* _The problem_
Please change "planner" to "scheduler" and repeat the lines, starting at the first line and stopping after the one that contains "coordinates (464, 1012).". Leave everything else in those lines as it is.

[Data pulled from a collection]

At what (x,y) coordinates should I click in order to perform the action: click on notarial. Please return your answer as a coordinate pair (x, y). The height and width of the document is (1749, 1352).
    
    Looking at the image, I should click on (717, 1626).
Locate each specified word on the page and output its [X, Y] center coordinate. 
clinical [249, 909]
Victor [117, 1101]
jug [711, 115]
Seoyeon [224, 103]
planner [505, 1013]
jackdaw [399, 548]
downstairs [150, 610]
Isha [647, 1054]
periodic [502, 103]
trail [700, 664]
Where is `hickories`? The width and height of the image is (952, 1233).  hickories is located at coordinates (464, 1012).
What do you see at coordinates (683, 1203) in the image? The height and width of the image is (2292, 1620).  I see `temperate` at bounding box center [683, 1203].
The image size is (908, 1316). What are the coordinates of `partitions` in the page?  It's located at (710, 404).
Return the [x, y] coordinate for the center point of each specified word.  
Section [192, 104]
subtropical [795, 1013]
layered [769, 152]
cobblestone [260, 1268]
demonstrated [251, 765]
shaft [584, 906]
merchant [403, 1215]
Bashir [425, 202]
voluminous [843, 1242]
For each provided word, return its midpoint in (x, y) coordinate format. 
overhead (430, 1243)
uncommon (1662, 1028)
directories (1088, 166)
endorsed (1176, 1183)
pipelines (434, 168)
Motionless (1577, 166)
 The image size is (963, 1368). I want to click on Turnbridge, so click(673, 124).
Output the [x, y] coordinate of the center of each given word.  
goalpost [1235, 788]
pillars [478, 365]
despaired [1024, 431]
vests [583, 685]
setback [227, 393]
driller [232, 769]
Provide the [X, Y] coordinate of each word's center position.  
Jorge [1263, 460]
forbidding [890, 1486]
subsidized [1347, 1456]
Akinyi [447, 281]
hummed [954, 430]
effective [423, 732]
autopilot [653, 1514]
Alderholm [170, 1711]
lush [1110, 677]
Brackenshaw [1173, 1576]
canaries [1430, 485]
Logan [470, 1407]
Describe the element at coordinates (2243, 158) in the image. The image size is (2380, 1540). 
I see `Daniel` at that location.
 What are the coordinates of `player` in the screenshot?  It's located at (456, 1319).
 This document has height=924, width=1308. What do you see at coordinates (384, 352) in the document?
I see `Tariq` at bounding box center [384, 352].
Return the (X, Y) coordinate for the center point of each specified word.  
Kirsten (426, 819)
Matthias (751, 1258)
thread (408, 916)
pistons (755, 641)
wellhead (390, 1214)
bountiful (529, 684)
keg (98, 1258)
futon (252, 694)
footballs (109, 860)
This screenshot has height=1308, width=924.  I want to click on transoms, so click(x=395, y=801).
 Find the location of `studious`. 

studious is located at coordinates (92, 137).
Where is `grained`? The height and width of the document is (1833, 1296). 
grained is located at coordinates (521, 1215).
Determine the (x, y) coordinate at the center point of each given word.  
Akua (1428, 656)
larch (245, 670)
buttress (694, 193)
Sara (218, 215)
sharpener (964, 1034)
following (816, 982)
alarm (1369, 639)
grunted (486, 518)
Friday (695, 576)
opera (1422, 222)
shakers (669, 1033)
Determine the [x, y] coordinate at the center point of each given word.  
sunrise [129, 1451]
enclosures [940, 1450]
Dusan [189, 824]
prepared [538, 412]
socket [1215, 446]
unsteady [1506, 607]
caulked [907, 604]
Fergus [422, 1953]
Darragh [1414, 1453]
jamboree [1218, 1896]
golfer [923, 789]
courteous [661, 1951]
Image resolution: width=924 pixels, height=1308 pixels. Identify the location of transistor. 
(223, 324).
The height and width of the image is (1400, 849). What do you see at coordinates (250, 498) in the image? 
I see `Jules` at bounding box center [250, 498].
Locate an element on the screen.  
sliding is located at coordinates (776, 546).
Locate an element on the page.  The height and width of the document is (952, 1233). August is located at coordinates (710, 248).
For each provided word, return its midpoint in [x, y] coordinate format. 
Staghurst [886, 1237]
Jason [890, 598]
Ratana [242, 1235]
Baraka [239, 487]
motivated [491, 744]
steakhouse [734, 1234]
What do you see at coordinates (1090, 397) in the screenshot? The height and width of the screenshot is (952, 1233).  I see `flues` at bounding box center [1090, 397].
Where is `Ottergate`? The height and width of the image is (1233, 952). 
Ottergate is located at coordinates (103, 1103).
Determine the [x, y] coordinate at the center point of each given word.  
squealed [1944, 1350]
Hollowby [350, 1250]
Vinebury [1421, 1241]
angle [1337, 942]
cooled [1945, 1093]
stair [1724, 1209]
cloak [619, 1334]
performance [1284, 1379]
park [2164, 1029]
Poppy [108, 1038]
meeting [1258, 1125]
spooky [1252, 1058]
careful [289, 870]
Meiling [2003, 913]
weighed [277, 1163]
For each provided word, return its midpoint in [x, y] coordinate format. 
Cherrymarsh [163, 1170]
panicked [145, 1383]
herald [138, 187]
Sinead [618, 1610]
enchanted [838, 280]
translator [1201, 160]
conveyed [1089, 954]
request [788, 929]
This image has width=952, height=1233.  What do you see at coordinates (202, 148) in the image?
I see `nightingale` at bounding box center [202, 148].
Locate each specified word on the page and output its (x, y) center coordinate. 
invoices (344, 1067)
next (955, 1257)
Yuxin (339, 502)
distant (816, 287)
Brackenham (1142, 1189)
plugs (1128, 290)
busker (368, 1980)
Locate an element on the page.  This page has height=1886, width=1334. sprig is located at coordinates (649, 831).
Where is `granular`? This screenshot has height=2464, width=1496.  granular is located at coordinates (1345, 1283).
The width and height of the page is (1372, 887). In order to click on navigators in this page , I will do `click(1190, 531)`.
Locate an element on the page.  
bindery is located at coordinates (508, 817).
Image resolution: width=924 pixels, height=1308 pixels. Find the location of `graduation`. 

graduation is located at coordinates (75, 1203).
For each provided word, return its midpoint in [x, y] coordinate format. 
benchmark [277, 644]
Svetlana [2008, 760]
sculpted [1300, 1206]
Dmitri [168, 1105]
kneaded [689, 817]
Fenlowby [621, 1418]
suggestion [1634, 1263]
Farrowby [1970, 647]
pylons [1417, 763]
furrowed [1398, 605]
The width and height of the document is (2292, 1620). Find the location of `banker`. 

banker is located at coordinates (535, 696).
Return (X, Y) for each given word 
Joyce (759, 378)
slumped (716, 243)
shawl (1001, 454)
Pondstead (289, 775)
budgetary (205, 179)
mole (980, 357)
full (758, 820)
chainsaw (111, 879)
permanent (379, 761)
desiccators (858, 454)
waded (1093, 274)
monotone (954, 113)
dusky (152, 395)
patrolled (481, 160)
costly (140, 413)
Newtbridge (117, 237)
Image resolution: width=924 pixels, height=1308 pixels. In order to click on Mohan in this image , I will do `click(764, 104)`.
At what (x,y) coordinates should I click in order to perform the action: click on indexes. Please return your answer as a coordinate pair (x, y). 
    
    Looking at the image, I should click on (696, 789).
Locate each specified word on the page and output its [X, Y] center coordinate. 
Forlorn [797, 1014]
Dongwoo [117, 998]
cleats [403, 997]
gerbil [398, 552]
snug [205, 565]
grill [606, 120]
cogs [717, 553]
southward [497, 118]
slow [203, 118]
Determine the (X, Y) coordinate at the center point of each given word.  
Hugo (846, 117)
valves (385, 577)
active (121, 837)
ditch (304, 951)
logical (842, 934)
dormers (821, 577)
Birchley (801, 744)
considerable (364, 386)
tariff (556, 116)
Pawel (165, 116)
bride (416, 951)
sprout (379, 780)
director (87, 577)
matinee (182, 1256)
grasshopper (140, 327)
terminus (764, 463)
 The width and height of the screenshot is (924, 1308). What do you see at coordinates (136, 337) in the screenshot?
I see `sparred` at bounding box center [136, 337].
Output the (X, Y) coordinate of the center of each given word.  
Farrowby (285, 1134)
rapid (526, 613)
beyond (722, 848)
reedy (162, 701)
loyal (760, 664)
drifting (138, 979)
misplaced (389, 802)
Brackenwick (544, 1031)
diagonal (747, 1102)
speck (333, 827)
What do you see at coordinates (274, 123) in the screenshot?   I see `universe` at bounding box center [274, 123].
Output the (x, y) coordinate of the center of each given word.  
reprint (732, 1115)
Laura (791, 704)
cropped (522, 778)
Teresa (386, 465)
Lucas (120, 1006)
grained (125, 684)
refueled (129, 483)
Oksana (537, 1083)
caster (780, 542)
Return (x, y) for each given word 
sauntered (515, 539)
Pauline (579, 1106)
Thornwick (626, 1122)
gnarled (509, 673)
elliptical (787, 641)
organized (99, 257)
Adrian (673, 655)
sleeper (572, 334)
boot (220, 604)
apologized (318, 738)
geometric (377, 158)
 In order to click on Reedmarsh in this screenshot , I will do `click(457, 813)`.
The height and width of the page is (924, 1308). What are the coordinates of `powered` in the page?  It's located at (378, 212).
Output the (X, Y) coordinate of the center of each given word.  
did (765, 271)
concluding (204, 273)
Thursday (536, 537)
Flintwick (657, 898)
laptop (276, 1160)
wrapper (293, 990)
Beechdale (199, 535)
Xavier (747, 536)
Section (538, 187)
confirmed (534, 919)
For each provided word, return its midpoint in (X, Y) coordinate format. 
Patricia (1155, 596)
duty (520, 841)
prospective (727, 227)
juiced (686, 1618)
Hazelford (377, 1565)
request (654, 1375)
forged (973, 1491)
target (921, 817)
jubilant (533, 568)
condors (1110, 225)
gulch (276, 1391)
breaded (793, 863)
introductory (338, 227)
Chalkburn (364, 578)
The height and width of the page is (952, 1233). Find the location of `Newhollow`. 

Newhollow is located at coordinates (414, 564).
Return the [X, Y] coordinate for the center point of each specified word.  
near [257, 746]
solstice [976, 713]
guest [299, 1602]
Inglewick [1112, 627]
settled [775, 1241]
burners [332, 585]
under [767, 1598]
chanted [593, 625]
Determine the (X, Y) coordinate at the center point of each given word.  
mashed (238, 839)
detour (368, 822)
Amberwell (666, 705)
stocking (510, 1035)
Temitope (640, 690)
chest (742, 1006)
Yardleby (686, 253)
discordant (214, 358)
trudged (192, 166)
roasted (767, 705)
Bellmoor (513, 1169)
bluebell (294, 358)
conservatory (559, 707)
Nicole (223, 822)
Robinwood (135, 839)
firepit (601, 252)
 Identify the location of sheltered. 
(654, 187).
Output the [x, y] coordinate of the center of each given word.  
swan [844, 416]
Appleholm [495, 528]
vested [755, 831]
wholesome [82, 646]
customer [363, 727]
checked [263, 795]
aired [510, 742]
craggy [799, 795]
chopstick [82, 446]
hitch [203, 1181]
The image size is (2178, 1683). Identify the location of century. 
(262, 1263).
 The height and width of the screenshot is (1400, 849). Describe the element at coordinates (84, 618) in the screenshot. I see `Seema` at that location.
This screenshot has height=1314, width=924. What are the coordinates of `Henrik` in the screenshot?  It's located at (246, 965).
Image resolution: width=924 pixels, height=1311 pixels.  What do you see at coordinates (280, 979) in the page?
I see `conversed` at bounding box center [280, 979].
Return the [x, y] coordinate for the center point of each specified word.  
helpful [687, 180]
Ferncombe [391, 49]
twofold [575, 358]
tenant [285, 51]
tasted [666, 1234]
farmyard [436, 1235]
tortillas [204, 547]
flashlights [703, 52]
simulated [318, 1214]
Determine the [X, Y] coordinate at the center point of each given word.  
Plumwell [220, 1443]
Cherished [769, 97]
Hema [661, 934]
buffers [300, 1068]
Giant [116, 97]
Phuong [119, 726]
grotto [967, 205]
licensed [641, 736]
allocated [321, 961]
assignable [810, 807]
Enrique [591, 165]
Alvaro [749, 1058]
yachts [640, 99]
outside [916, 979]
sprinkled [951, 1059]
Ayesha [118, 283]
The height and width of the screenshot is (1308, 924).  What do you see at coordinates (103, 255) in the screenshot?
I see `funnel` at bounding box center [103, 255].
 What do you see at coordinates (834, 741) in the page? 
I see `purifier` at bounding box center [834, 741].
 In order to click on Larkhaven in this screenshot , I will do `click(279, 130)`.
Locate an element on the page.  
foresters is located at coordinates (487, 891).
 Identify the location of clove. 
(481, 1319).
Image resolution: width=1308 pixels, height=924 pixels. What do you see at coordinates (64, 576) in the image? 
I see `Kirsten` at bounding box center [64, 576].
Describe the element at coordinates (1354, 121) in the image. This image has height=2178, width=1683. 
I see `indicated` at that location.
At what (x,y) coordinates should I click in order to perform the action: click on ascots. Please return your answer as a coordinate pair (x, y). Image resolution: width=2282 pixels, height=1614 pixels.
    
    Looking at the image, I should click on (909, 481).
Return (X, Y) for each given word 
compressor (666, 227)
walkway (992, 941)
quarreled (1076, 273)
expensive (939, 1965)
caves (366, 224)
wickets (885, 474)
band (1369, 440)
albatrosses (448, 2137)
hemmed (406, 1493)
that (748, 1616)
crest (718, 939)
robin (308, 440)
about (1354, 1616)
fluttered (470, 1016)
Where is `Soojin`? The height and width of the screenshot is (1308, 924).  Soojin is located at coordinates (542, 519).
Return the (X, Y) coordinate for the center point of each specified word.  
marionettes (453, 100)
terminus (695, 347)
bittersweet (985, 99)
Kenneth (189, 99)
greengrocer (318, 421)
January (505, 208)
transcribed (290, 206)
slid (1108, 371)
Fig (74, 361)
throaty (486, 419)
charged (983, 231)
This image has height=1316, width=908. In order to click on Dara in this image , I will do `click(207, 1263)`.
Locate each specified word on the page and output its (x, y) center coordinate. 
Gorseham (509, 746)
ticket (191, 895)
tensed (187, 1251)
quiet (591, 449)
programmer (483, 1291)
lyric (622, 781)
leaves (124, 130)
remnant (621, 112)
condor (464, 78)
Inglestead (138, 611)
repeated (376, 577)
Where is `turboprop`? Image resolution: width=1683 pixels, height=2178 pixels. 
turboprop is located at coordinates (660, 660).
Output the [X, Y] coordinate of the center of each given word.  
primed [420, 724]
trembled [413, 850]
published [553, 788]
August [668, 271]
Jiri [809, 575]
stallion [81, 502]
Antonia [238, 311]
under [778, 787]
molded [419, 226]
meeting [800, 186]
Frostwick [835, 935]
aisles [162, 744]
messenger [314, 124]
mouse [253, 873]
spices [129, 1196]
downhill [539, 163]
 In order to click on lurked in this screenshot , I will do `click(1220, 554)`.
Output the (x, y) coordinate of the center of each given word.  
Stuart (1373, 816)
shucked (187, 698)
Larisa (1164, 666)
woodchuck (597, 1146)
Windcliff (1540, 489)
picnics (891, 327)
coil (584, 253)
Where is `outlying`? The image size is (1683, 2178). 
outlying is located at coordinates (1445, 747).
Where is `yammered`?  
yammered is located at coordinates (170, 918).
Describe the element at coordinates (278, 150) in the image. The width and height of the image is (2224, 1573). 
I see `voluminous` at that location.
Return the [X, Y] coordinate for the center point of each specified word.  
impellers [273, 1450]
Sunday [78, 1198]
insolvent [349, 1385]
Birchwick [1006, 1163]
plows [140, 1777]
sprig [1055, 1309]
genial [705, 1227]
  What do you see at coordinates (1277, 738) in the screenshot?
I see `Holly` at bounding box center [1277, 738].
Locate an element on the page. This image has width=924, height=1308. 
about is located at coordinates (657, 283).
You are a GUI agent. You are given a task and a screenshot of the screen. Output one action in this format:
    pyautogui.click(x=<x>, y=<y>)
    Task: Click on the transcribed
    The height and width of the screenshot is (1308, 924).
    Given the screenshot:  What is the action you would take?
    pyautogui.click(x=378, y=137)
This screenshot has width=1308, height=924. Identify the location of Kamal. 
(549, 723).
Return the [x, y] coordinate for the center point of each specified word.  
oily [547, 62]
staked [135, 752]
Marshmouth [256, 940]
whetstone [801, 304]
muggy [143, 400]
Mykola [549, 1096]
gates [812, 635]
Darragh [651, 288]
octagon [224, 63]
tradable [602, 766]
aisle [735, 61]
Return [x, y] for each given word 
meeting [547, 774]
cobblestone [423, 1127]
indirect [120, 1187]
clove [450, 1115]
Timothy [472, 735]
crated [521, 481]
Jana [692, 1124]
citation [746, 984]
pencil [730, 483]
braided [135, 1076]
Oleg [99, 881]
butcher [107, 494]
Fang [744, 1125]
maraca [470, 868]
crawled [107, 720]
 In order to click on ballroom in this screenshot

* _The solution_
At what (x,y) coordinates should I click in order to perform the action: click on notarial. Please return your answer as a coordinate pair (x, y). The height and width of the document is (1749, 1352).
    
    Looking at the image, I should click on (717, 1626).
Locate each specified word on the page and output its [X, Y] center coordinate. 
clinical [249, 909]
Victor [117, 1101]
jug [711, 115]
Seoyeon [224, 103]
scheduler [505, 1013]
jackdaw [399, 548]
downstairs [150, 610]
Isha [647, 1054]
periodic [502, 103]
trail [700, 664]
Where is `hickories`? The width and height of the image is (952, 1233).  hickories is located at coordinates (464, 1012).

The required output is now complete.